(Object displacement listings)
-- Opening Marker --
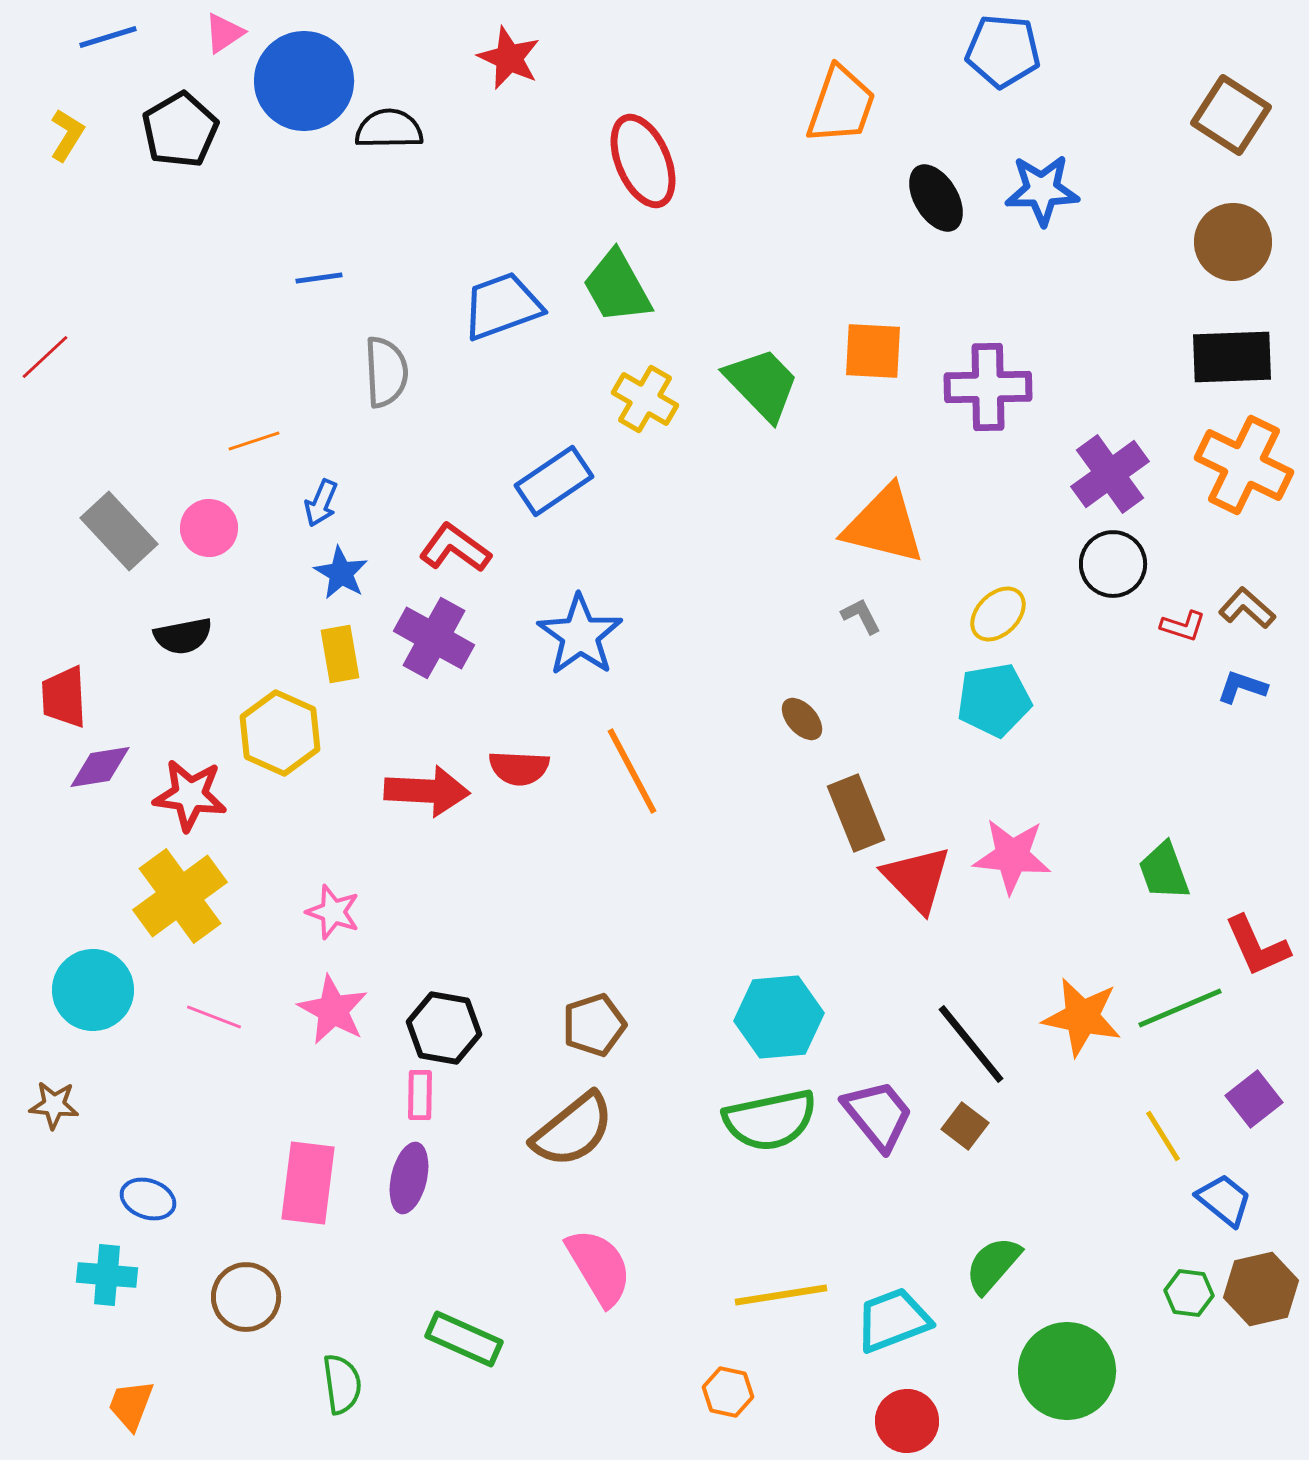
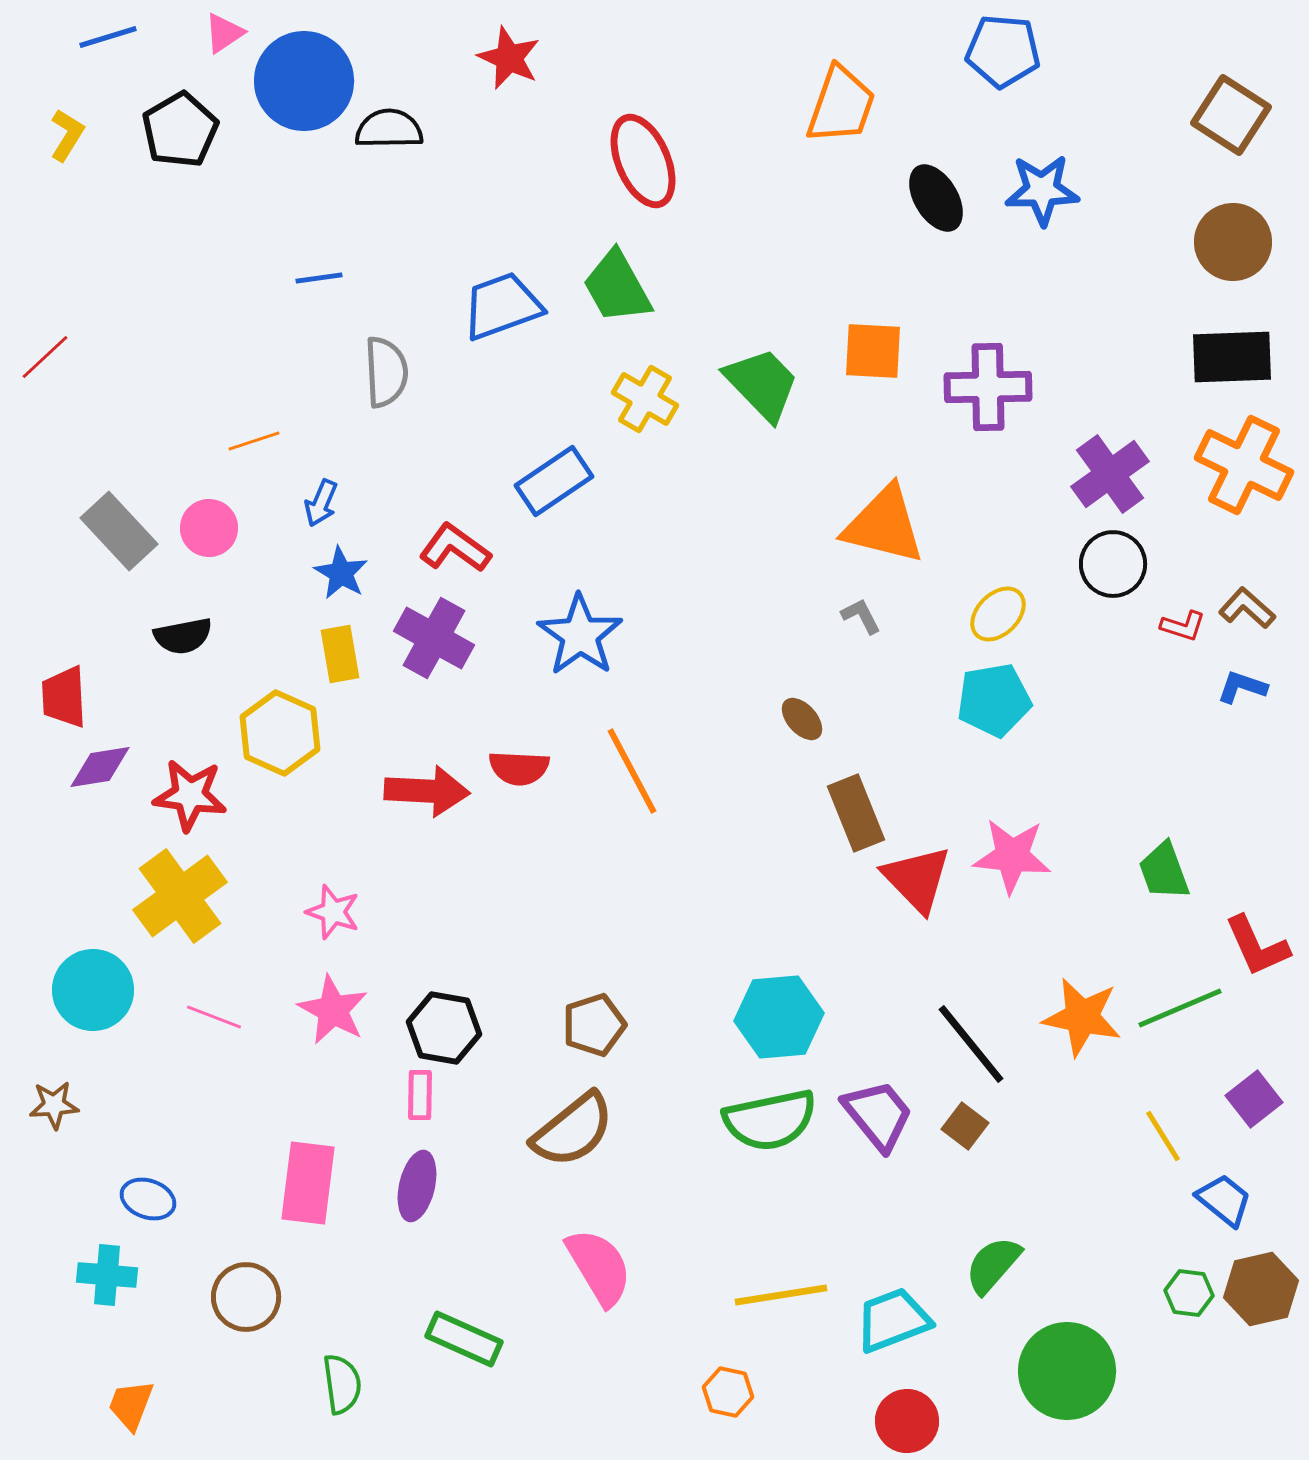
brown star at (54, 1105): rotated 9 degrees counterclockwise
purple ellipse at (409, 1178): moved 8 px right, 8 px down
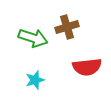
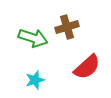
red semicircle: rotated 36 degrees counterclockwise
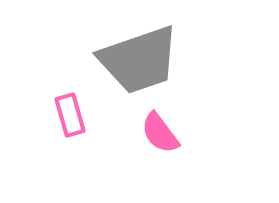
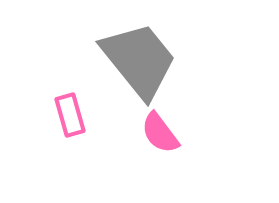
gray trapezoid: rotated 110 degrees counterclockwise
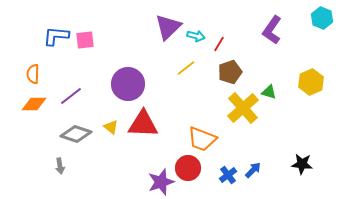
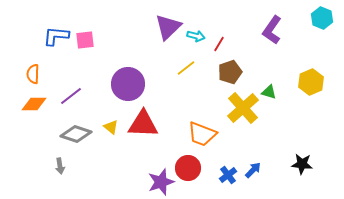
orange trapezoid: moved 5 px up
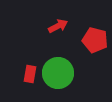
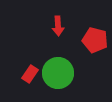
red arrow: rotated 114 degrees clockwise
red rectangle: rotated 24 degrees clockwise
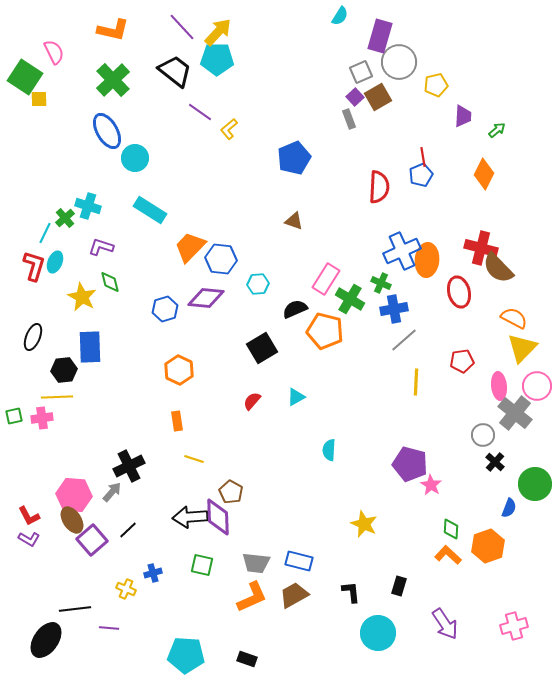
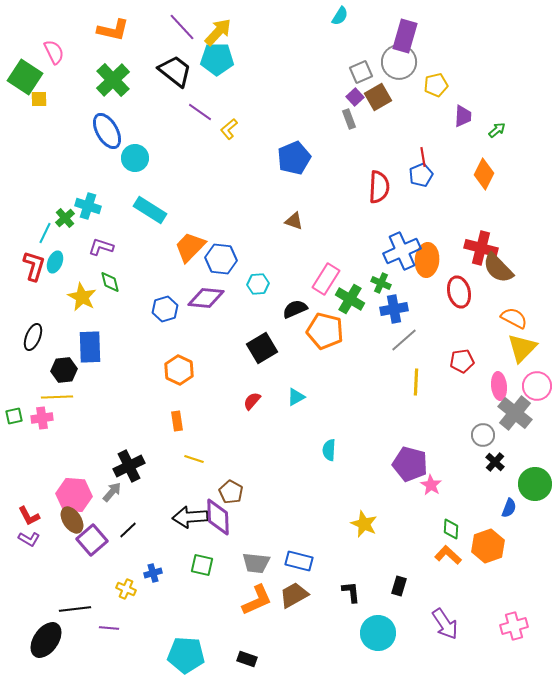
purple rectangle at (380, 36): moved 25 px right
orange L-shape at (252, 597): moved 5 px right, 3 px down
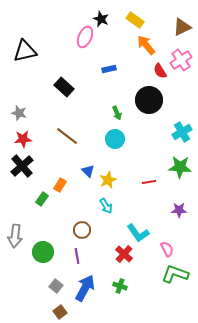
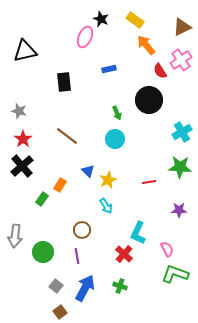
black rectangle: moved 5 px up; rotated 42 degrees clockwise
gray star: moved 2 px up
red star: rotated 30 degrees counterclockwise
cyan L-shape: rotated 60 degrees clockwise
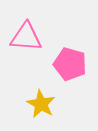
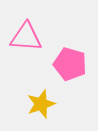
yellow star: rotated 24 degrees clockwise
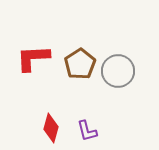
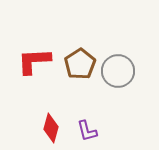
red L-shape: moved 1 px right, 3 px down
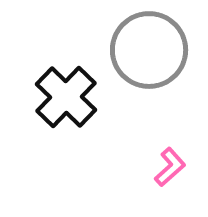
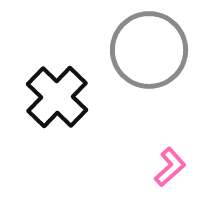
black cross: moved 9 px left
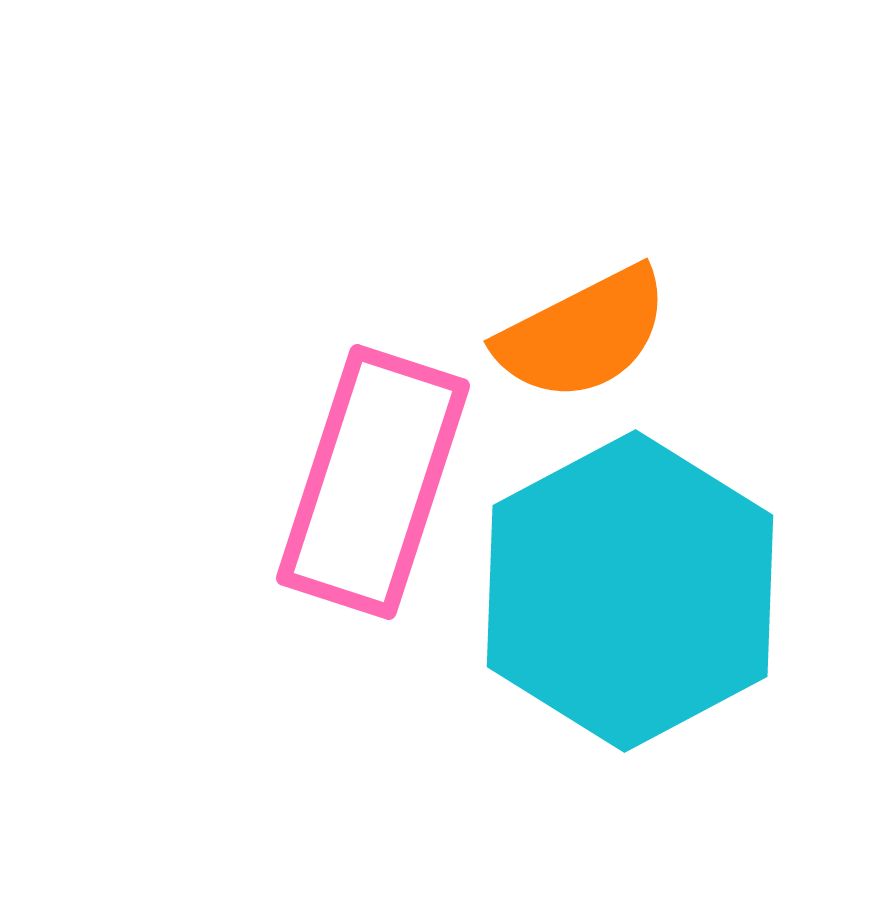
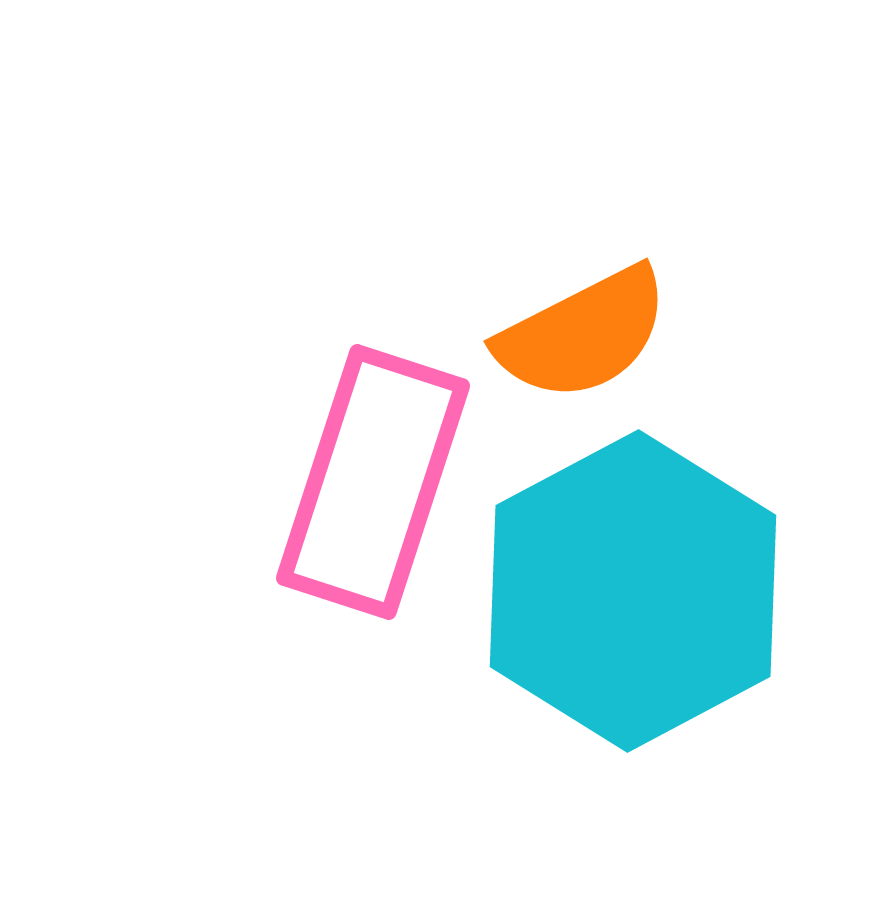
-- Closing Marker --
Among the entries above, take the line with "red rectangle: rotated 24 degrees clockwise", the line with "gray star: moved 2 px up", and all the lines between them, and restate them word for word without pictures.

§ **RESPONSE**:
red rectangle: rotated 24 degrees clockwise
purple rectangle at (380, 36): moved 25 px right
orange L-shape at (252, 597): moved 5 px right, 3 px down
black rectangle: moved 5 px up; rotated 42 degrees clockwise
gray star: moved 2 px up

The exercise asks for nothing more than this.